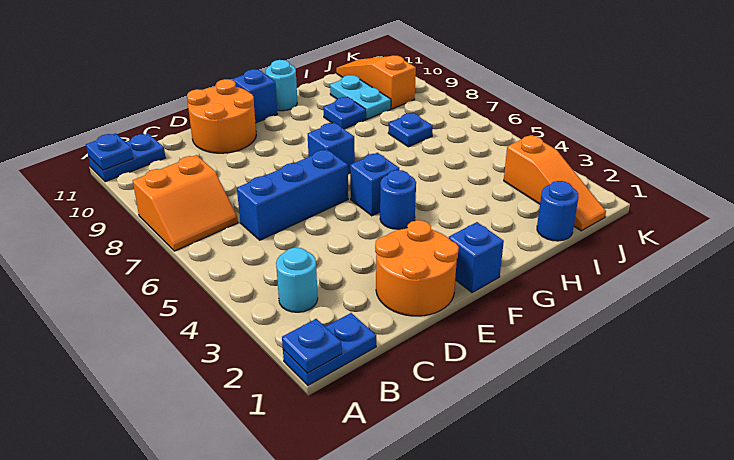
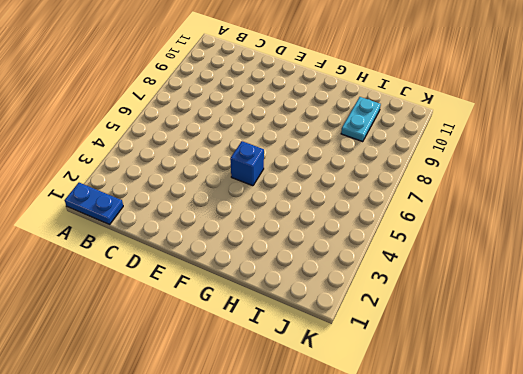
none -> orange slope A7:B8 level 1 top 8
none -> blue plate A11:B11 level 1
none -> cyan round brick B3 level 1

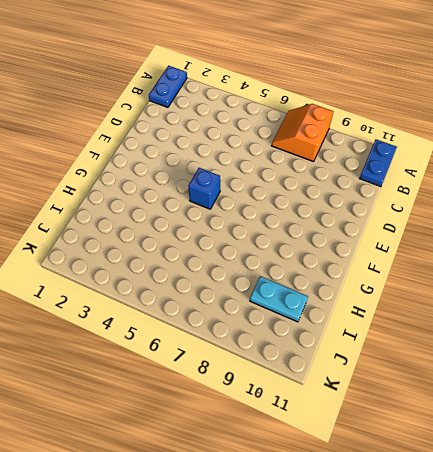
none -> cyan round brick B3 level 1
none -> blue brick C6:E6 level 1
none -> orange round brick D1:E2 level 1

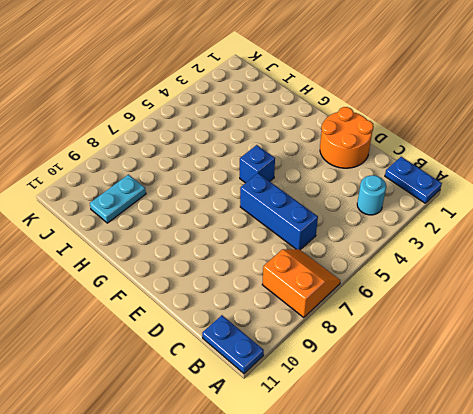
none -> orange round brick D10:E11 level 1
none -> blue brick F1 level 1
none -> blue round brick F4 level 1

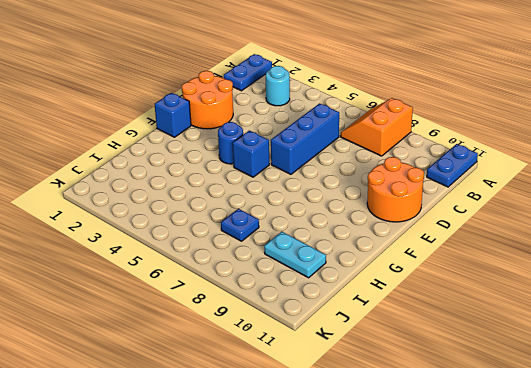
none -> blue brick F7 level 1
none -> blue brick F11 level 1
none -> cyan round brick G11 level 1

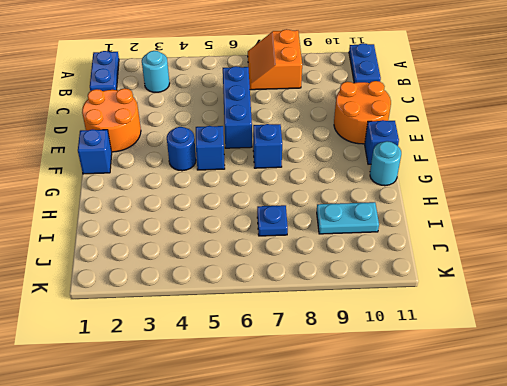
none -> blue plate H9 level 1
none -> blue round brick I1 level 1
none -> orange slope J1:J3 level 1 top 3

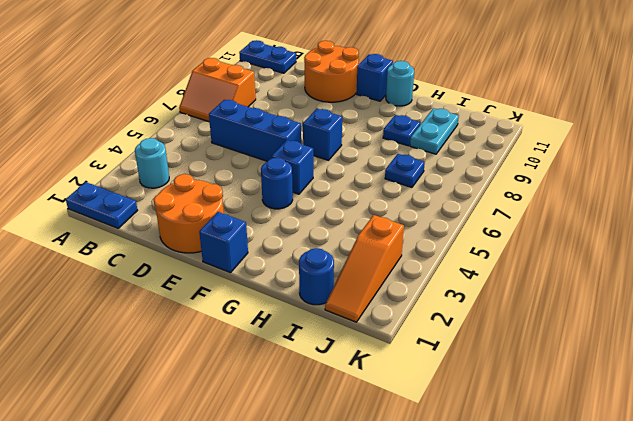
none -> orange slope J9:J11 level 1 top 9
none -> blue plate A1 level 2
none -> blue plate A11 level 2

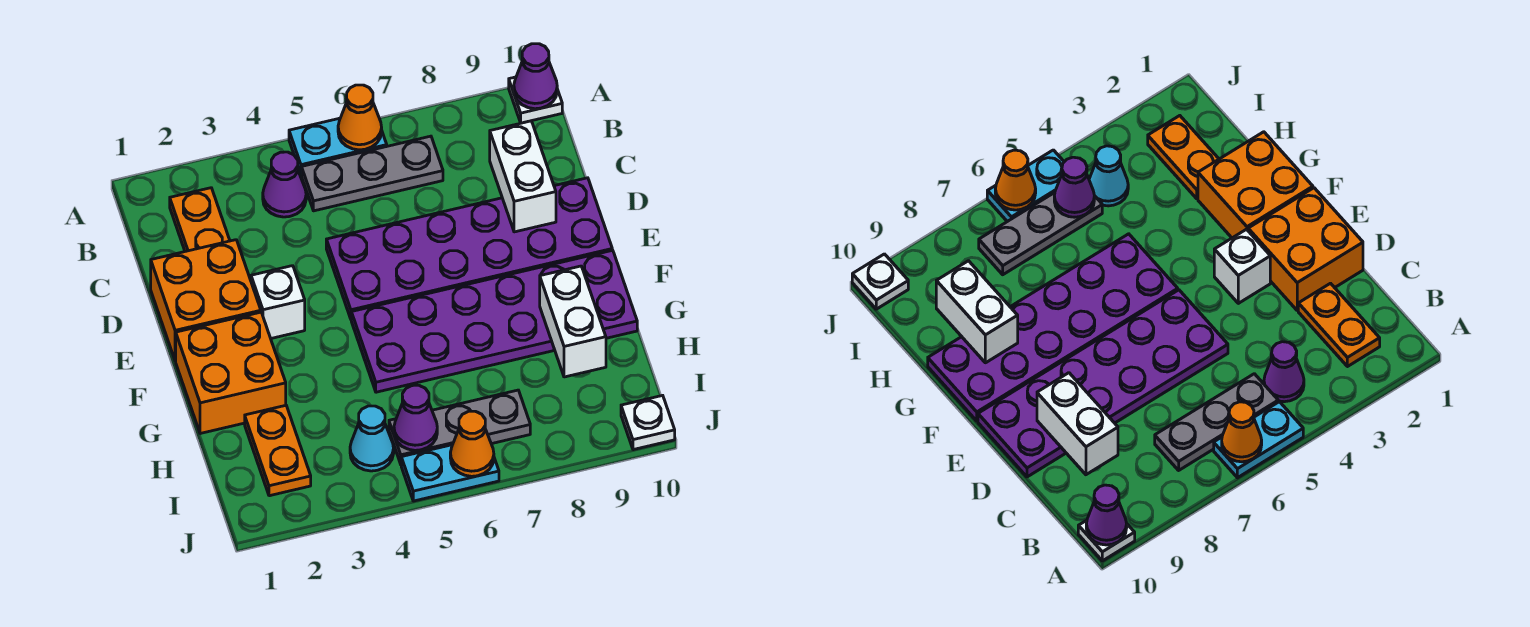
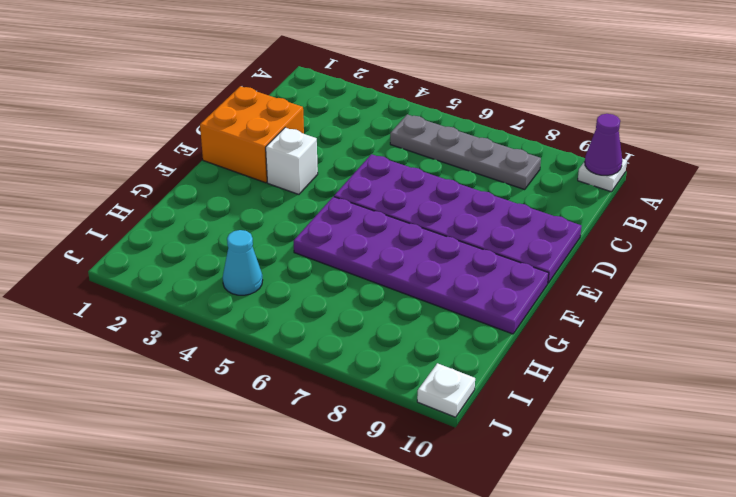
grey plate B5:B8 level 1 -> grey plate B5:B7 level 1
none -> cyan plate A5:A6 level 1
none -> orange plate B2:C2 level 1
none -> purple cone B4 level 1

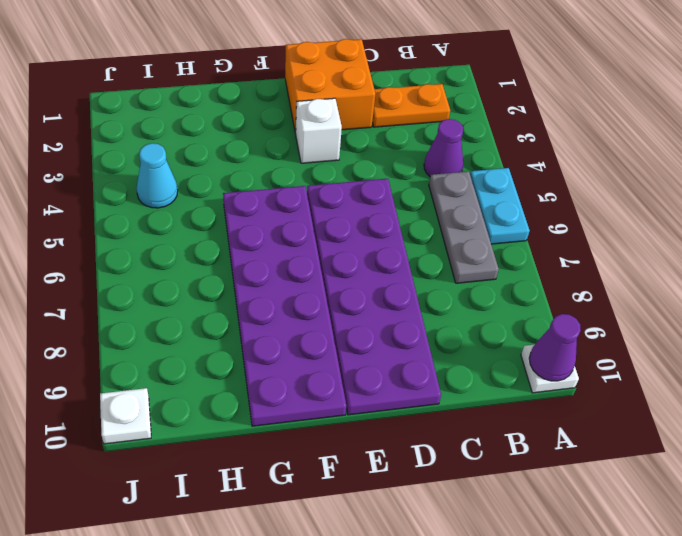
none -> orange brick F1:G2 level 1
none -> orange plate H2:I2 level 1
none -> grey plate I5:I7 level 1

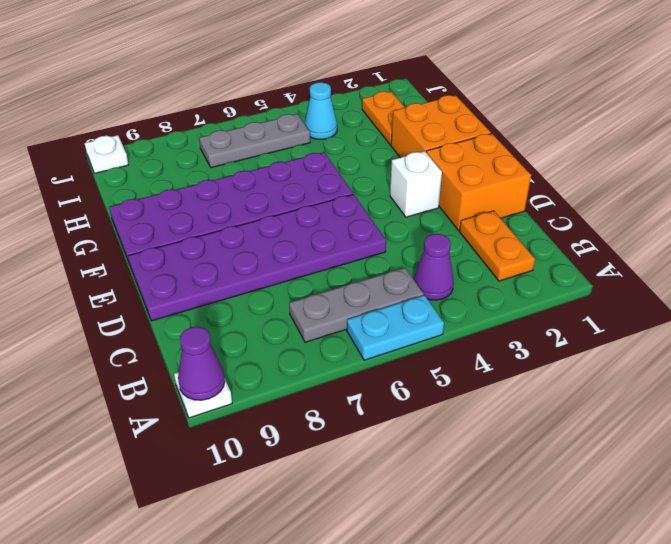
none -> cyan plate J5:J6 level 1
none -> orange cone A6 level 2
none -> white brick C9:D9 level 2

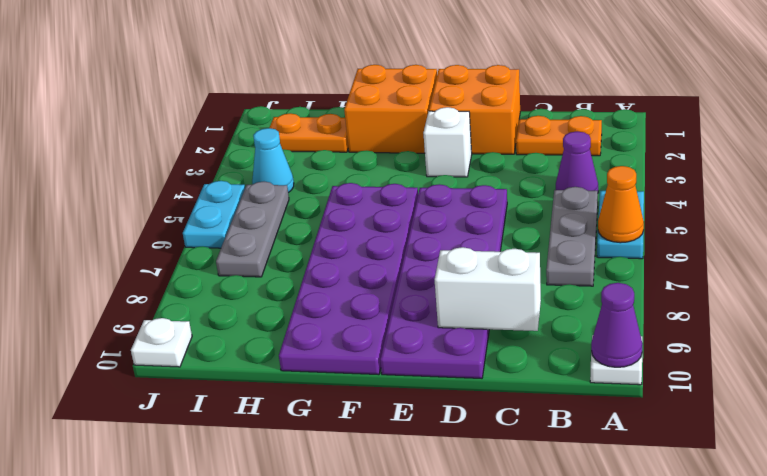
none -> white brick G9:H9 level 2
none -> purple cone I5 level 2
none -> orange cone J6 level 2

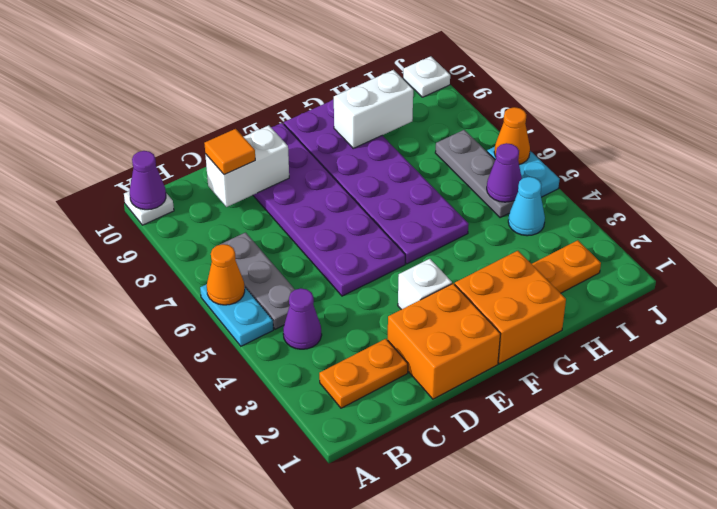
orange tile C9 level 3 -> none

_ _ _

Task prompt. What you return should match the records above word for word, minus the pictures.

Answer to this problem.
none -> orange slope A7:B8 level 1 top 8
none -> blue plate A11:B11 level 1
none -> cyan round brick B3 level 1

none -> cyan round brick B3 level 1
none -> blue brick C6:E6 level 1
none -> orange round brick D1:E2 level 1

none -> orange round brick D10:E11 level 1
none -> blue brick F1 level 1
none -> blue round brick F4 level 1

none -> blue brick F7 level 1
none -> blue brick F11 level 1
none -> cyan round brick G11 level 1

none -> blue plate H9 level 1
none -> blue round brick I1 level 1
none -> orange slope J1:J3 level 1 top 3

none -> orange slope J9:J11 level 1 top 9
none -> blue plate A1 level 2
none -> blue plate A11 level 2

grey plate B5:B8 level 1 -> grey plate B5:B7 level 1
none -> cyan plate A5:A6 level 1
none -> orange plate B2:C2 level 1
none -> purple cone B4 level 1

none -> orange brick F1:G2 level 1
none -> orange plate H2:I2 level 1
none -> grey plate I5:I7 level 1

none -> cyan plate J5:J6 level 1
none -> orange cone A6 level 2
none -> white brick C9:D9 level 2

none -> white brick G9:H9 level 2
none -> purple cone I5 level 2
none -> orange cone J6 level 2

orange tile C9 level 3 -> none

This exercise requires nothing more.